Scan the records beneath this line for the line holding "C1: 220uF (plus" and the line holding "R3: 470k (GND, N28) -> none", then transcribe exactly those two and all lines between.

Data>

=== Section Start ===

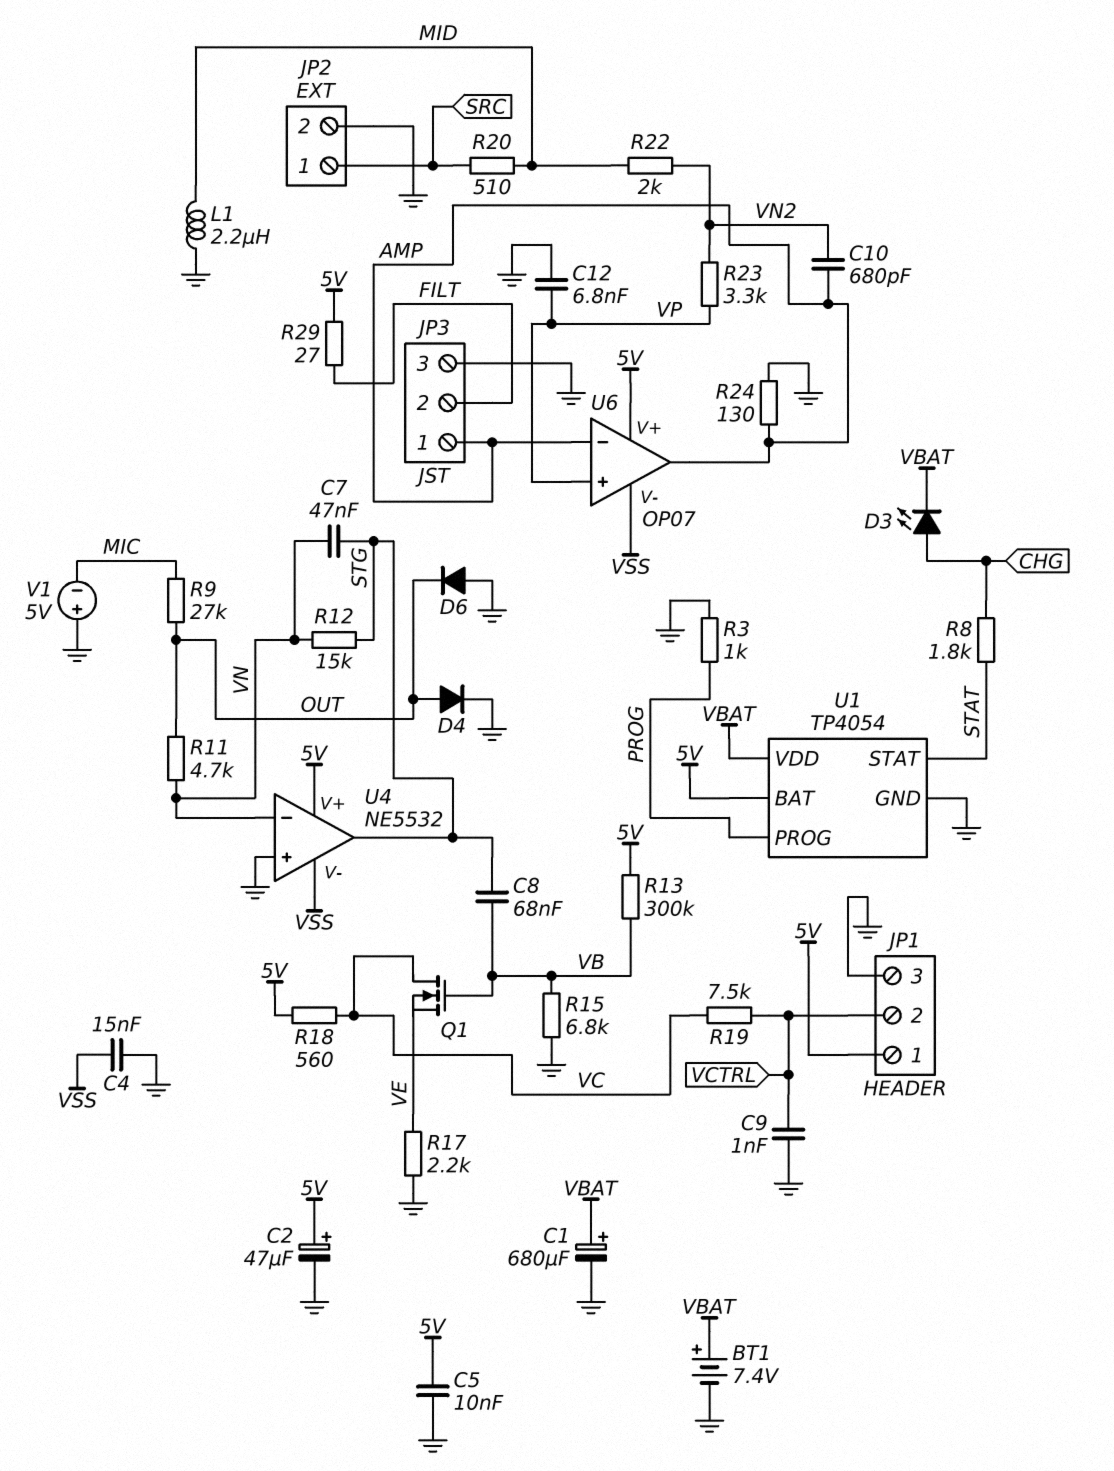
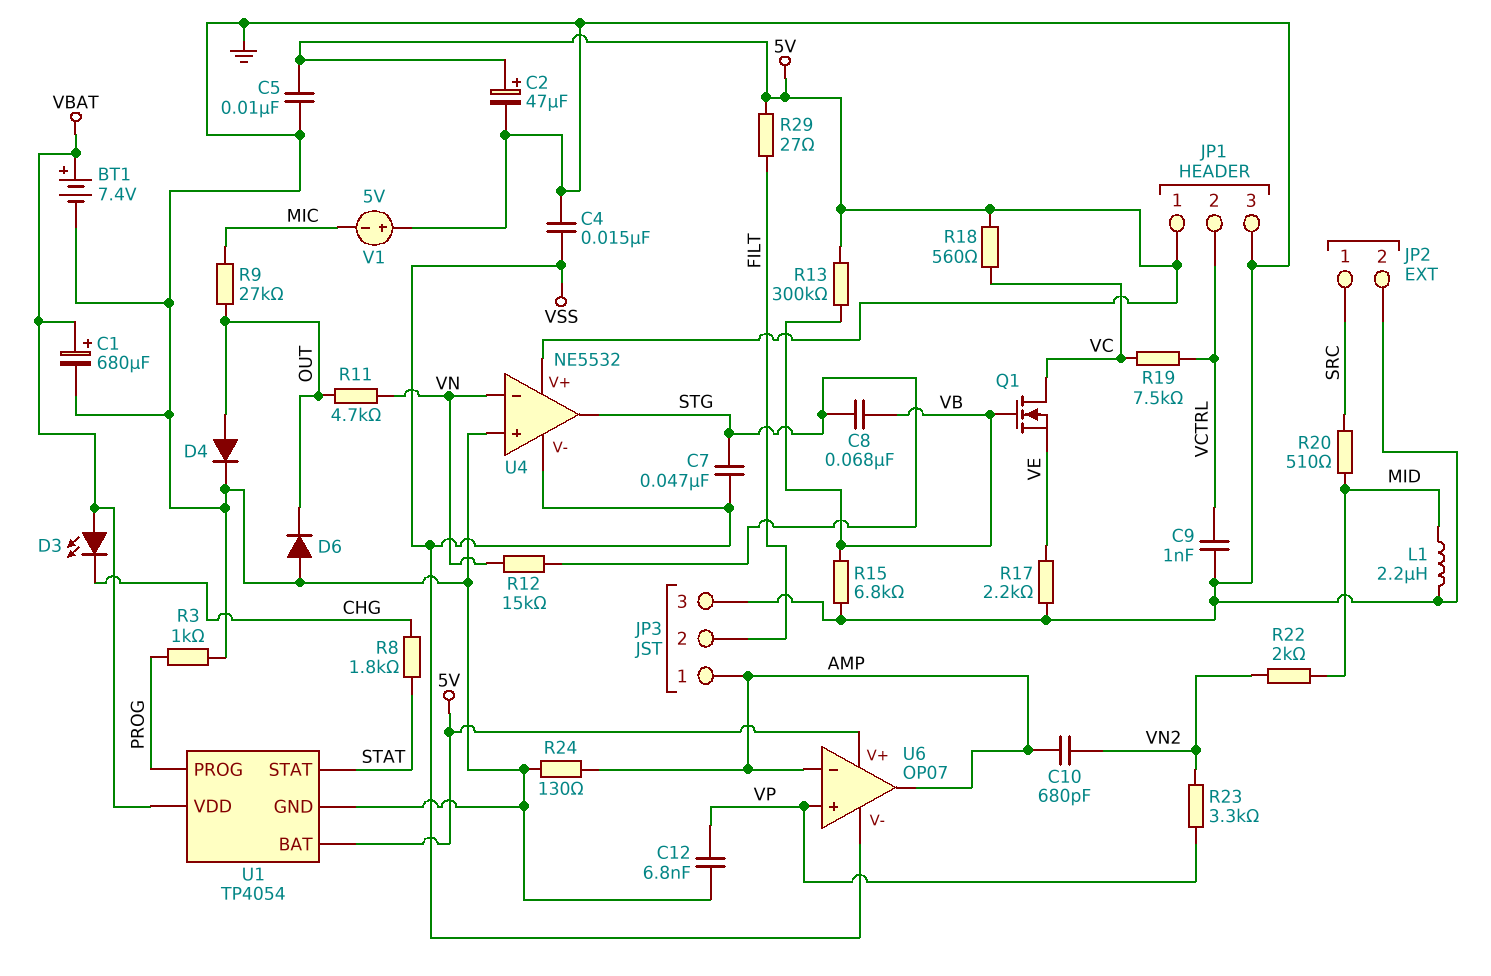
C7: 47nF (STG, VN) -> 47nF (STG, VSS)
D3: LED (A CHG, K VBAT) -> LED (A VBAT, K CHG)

=== Section End ===
=== Section Start ===

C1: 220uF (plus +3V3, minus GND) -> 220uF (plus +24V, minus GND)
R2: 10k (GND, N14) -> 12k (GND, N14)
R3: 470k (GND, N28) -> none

=== Section End ===

Exercise output>
C1: 220uF (plus +3V3, minus GND) -> 220uF (plus +24V, minus GND)
R2: 10k (GND, N14) -> 12k (GND, N14)
R3: 470k (GND, N28) -> none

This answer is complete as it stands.